::: Raw data

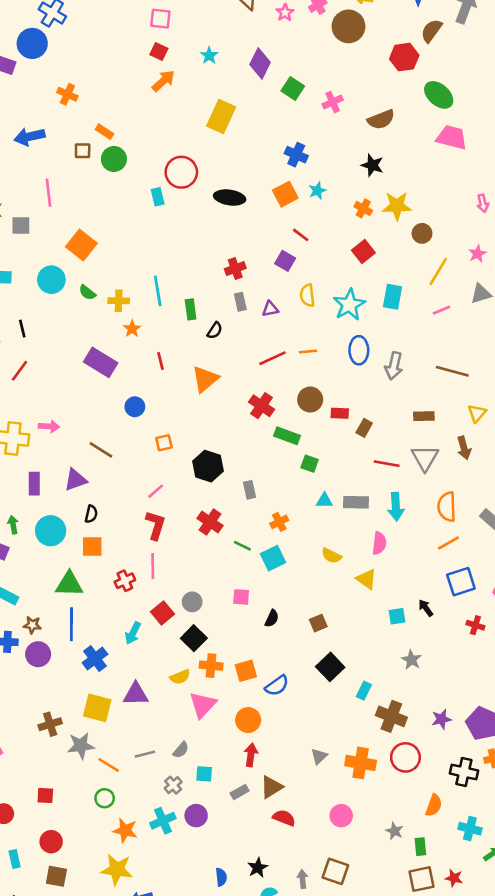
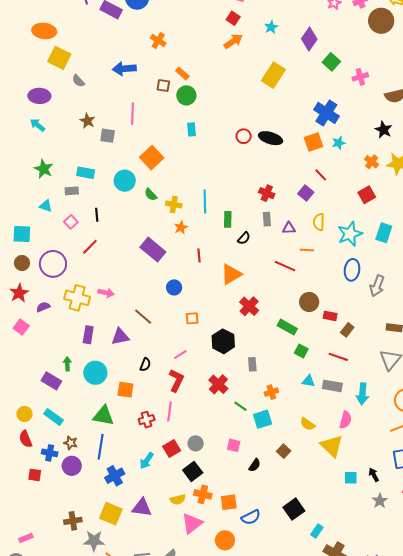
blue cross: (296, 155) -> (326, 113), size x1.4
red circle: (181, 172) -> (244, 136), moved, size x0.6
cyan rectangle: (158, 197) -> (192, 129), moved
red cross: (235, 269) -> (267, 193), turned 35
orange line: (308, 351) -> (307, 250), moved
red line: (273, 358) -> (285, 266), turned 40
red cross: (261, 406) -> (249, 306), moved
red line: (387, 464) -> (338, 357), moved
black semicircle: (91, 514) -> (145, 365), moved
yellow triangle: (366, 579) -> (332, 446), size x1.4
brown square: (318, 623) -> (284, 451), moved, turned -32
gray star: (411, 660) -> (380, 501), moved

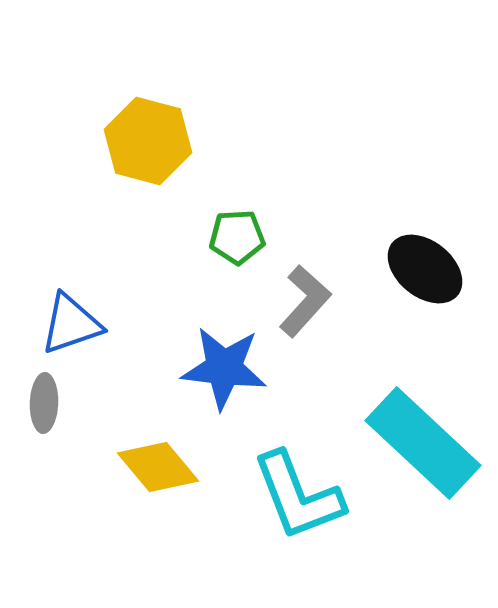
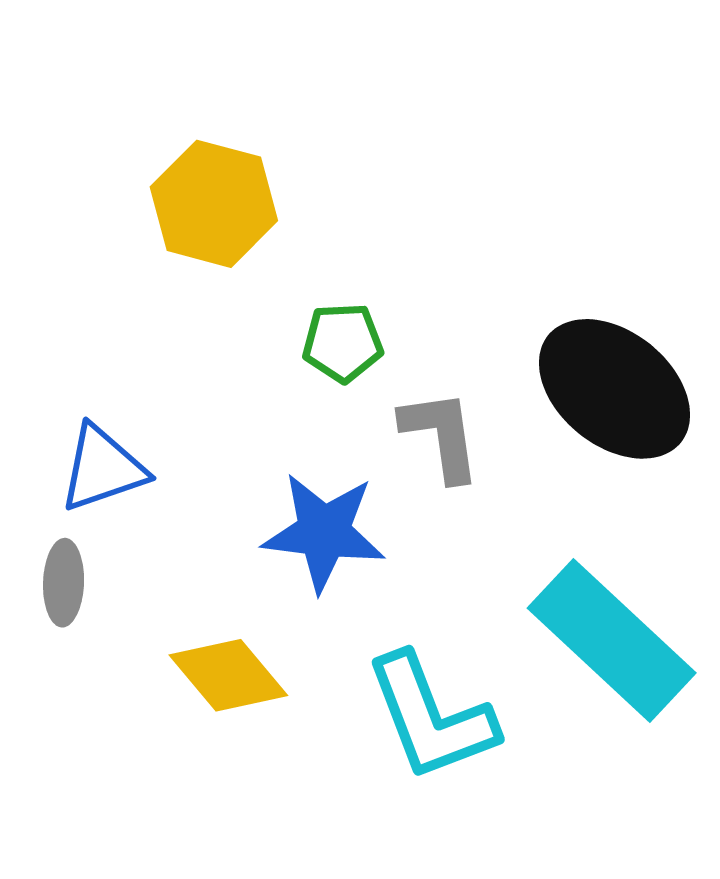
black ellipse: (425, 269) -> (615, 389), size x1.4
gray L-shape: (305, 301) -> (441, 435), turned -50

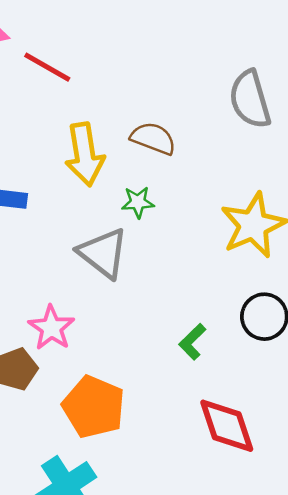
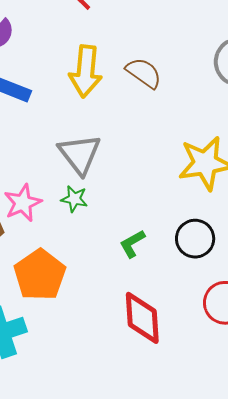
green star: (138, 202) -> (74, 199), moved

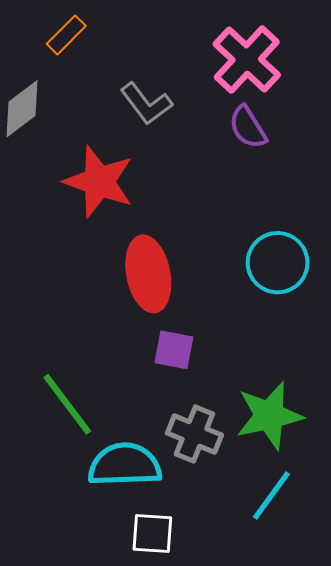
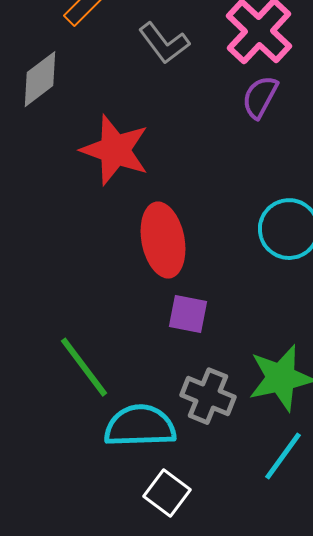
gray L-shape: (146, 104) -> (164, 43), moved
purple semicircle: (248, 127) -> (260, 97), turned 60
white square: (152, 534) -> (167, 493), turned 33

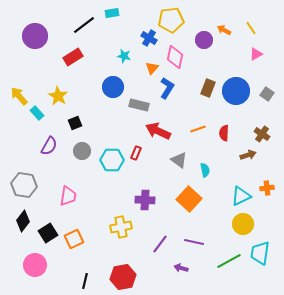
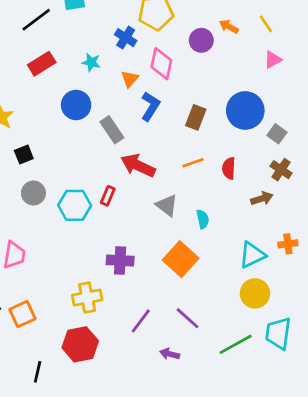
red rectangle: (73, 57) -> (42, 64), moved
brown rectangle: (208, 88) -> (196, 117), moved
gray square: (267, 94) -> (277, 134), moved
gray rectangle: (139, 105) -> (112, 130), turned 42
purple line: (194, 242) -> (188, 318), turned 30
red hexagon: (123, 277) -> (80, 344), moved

::::::
::: Raw data

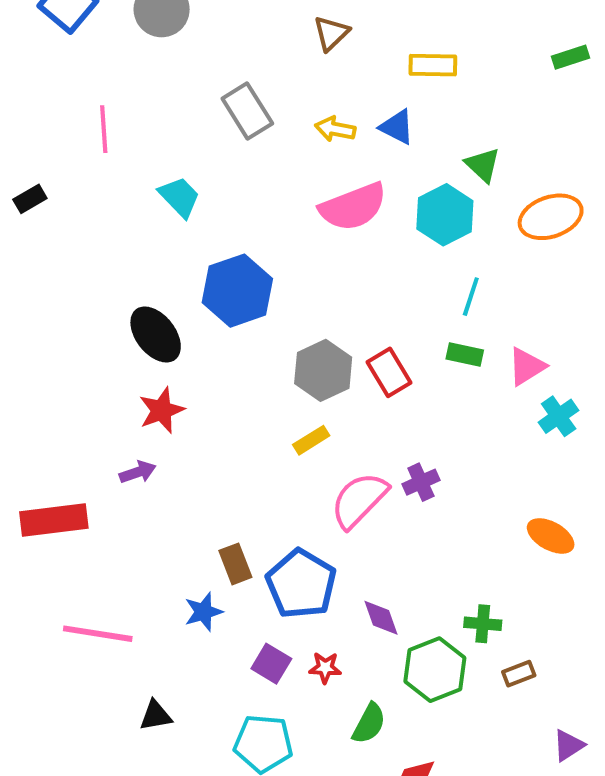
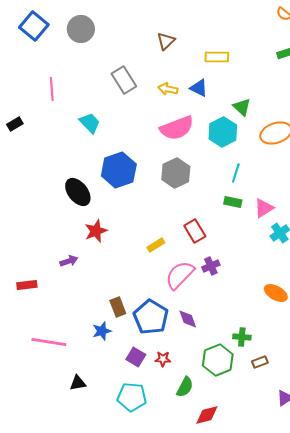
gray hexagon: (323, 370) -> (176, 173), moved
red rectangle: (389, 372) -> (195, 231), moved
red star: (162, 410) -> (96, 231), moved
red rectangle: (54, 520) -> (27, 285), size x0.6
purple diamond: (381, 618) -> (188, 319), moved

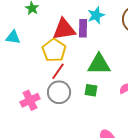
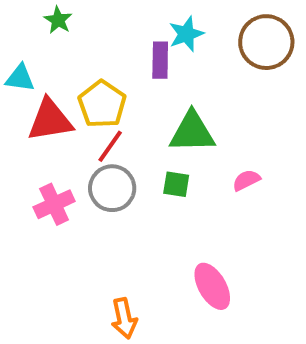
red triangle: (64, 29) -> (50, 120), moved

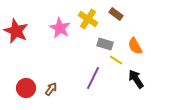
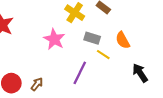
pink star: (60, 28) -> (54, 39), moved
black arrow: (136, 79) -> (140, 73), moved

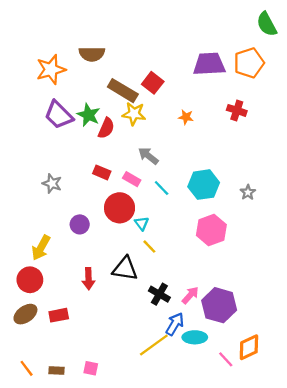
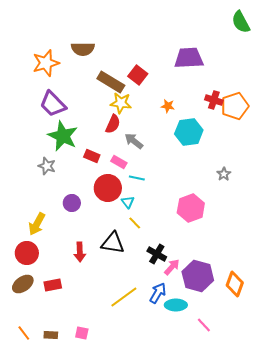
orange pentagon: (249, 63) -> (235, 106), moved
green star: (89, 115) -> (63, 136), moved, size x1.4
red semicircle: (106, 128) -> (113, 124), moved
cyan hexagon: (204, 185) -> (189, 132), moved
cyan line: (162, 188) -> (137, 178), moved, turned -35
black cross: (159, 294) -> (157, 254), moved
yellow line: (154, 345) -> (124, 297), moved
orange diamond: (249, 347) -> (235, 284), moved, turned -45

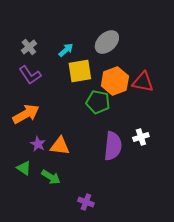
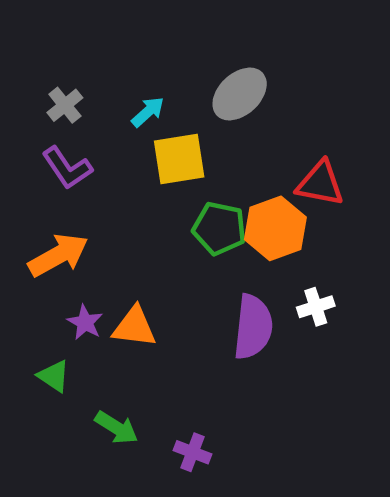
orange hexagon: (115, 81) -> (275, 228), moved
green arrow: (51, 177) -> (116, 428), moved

::::::
::: Raw data

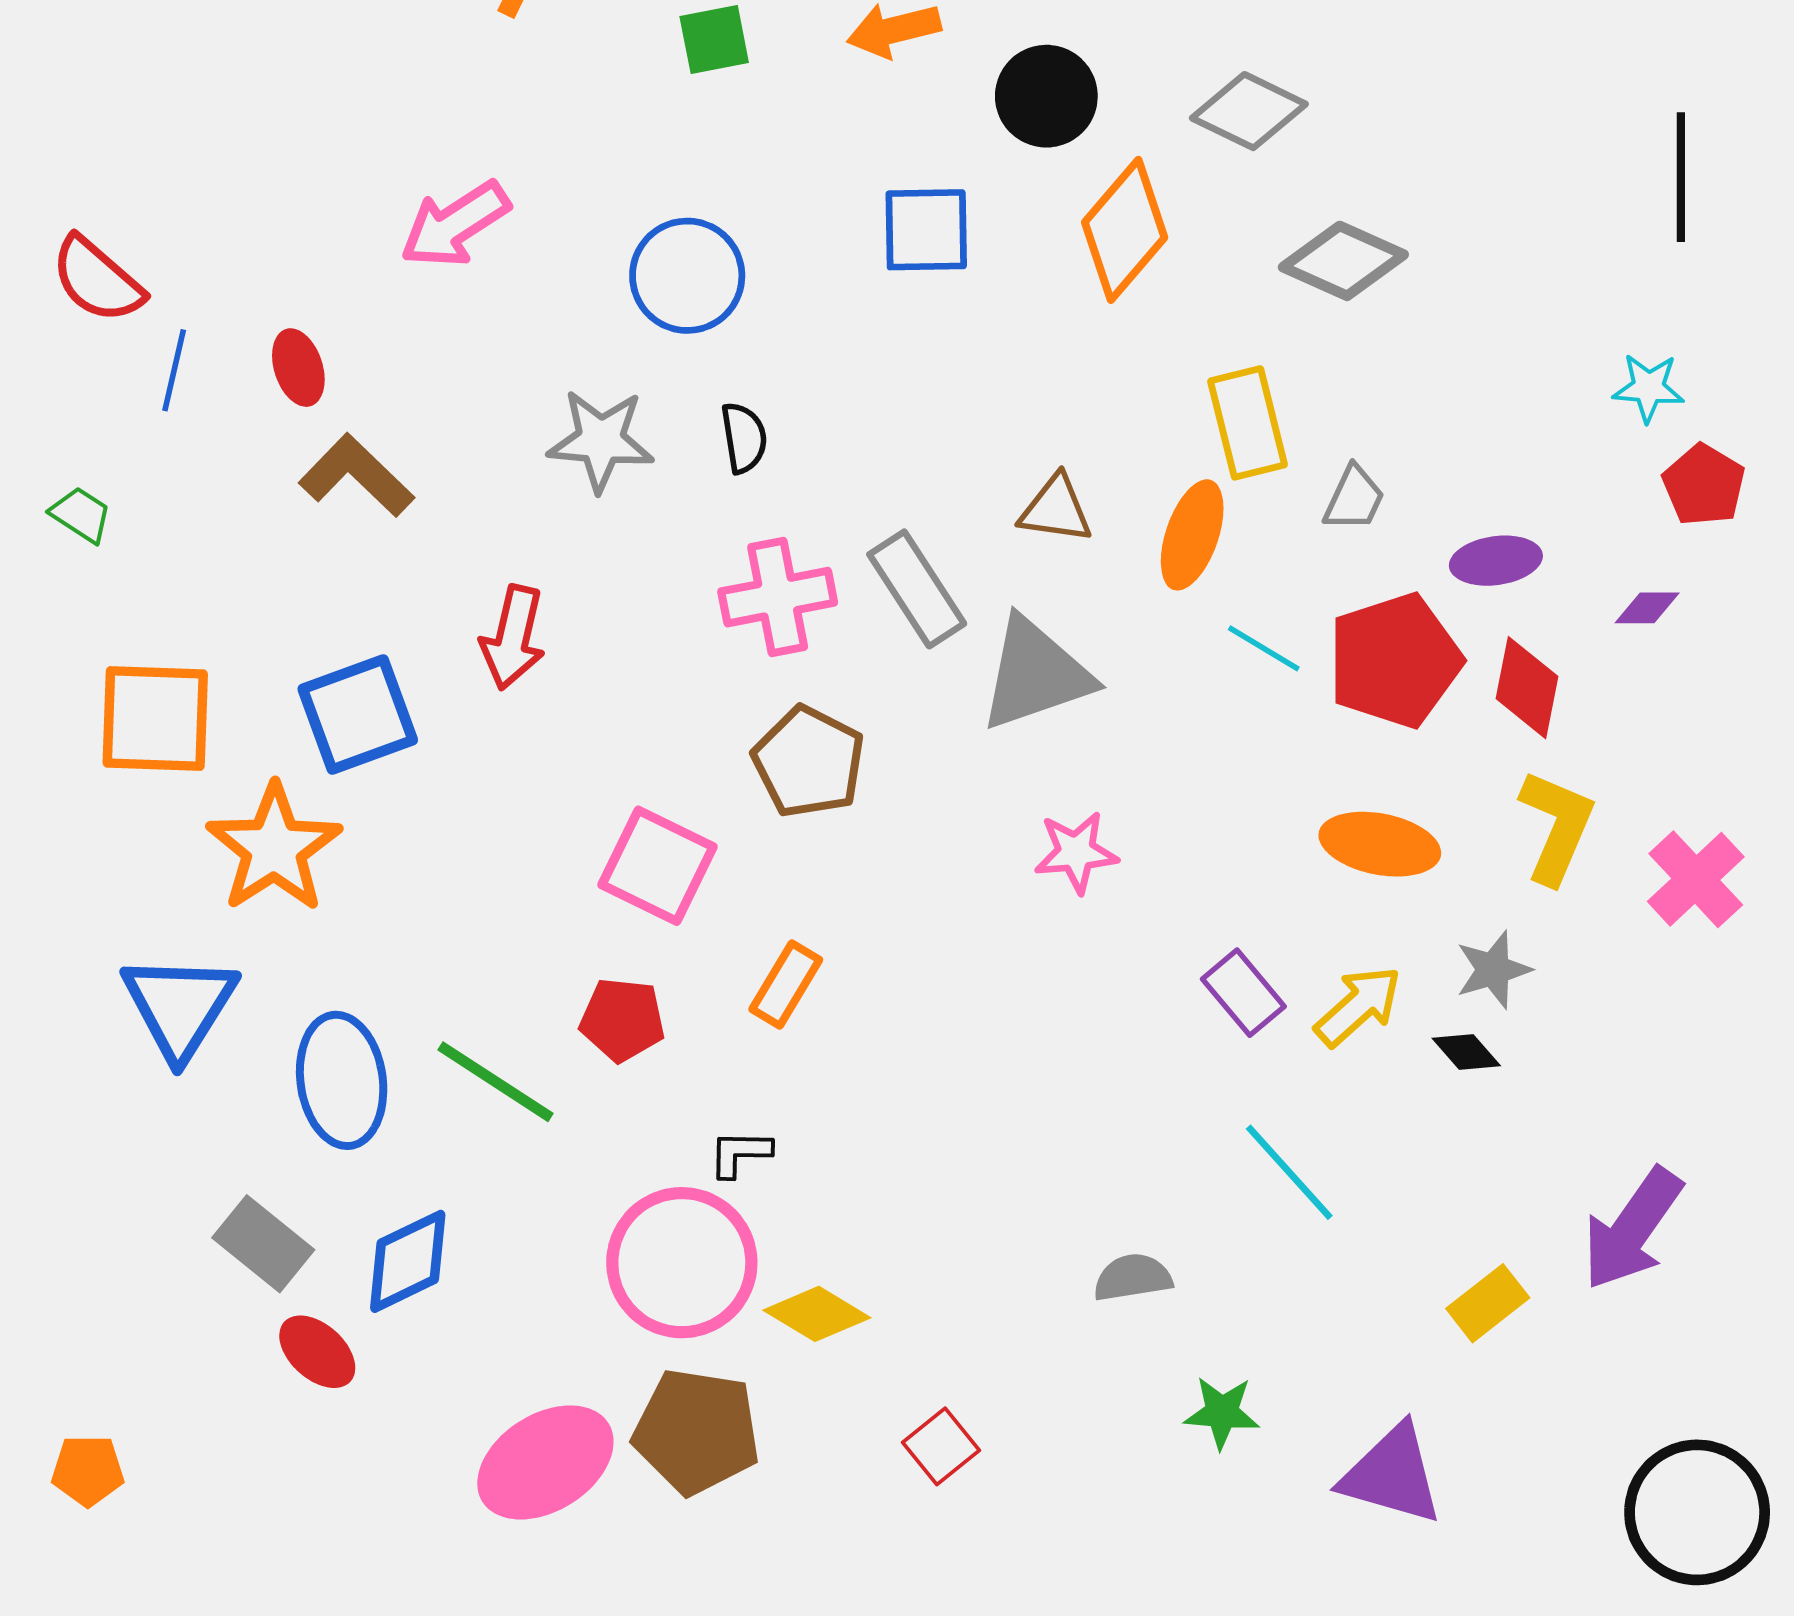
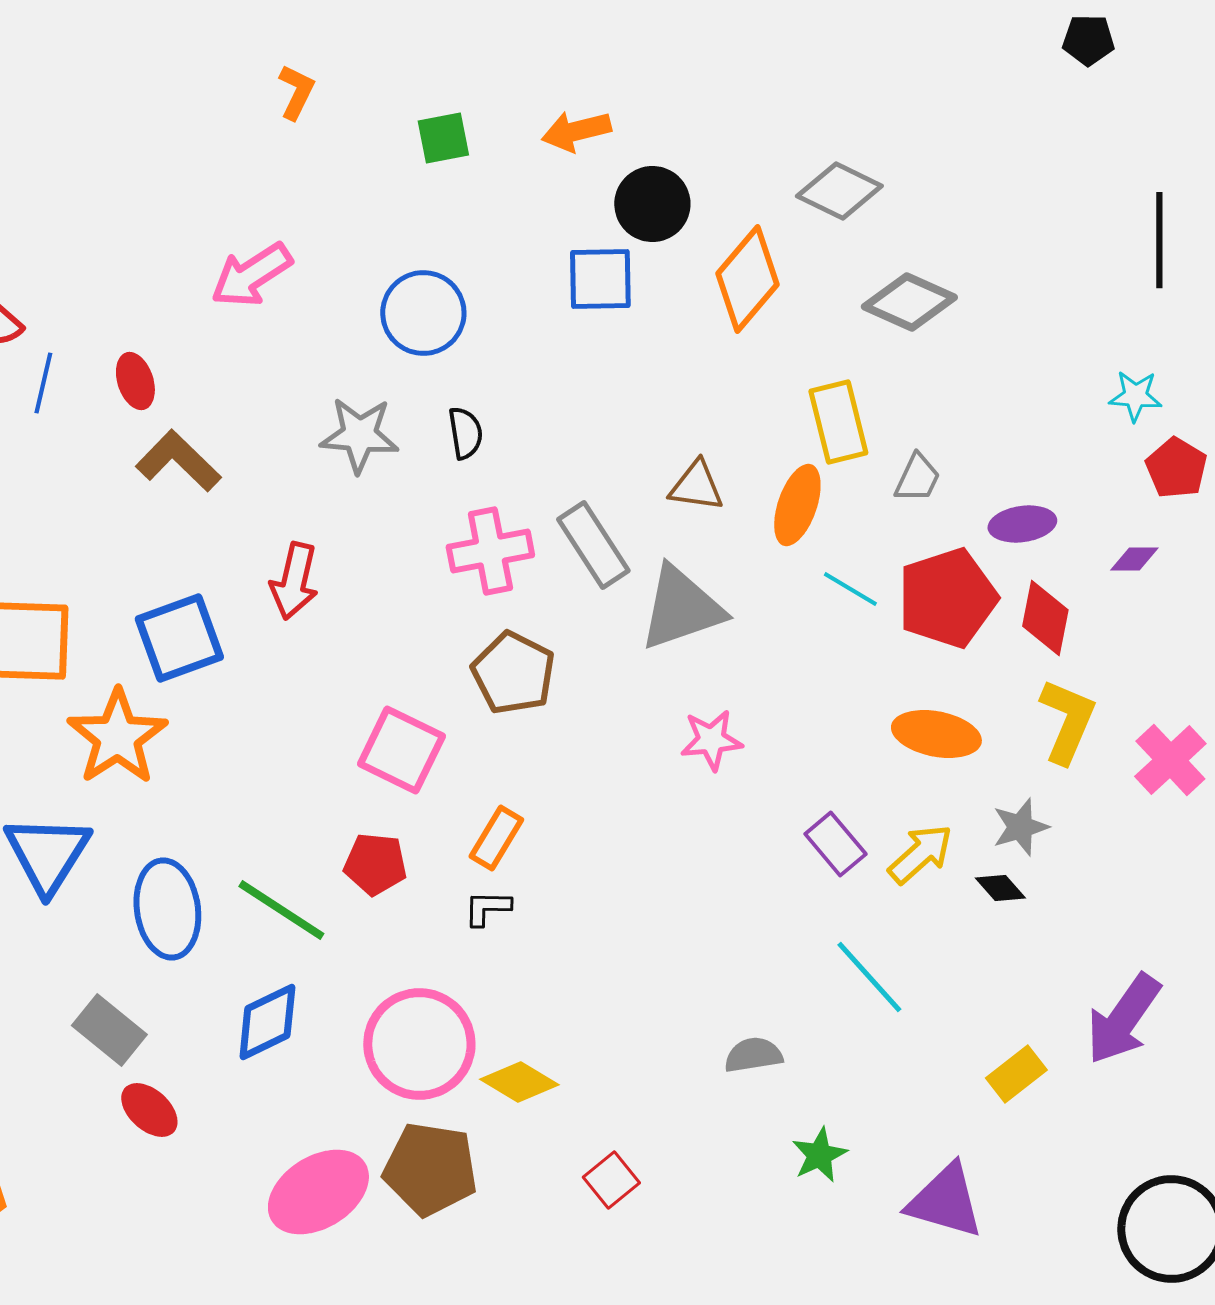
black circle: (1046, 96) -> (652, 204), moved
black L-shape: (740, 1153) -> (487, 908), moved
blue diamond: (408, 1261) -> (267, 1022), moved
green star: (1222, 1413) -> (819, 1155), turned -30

::::::

> _What is expected_
All that should be written out is the stretch of lines above between the one holding "purple line: (194, 242)" and the one holding "red hexagon: (123, 277) -> (80, 344), moved", inclusive, exactly as given.

> _Result_
purple line: (194, 242) -> (188, 318), turned 30
red hexagon: (123, 277) -> (80, 344), moved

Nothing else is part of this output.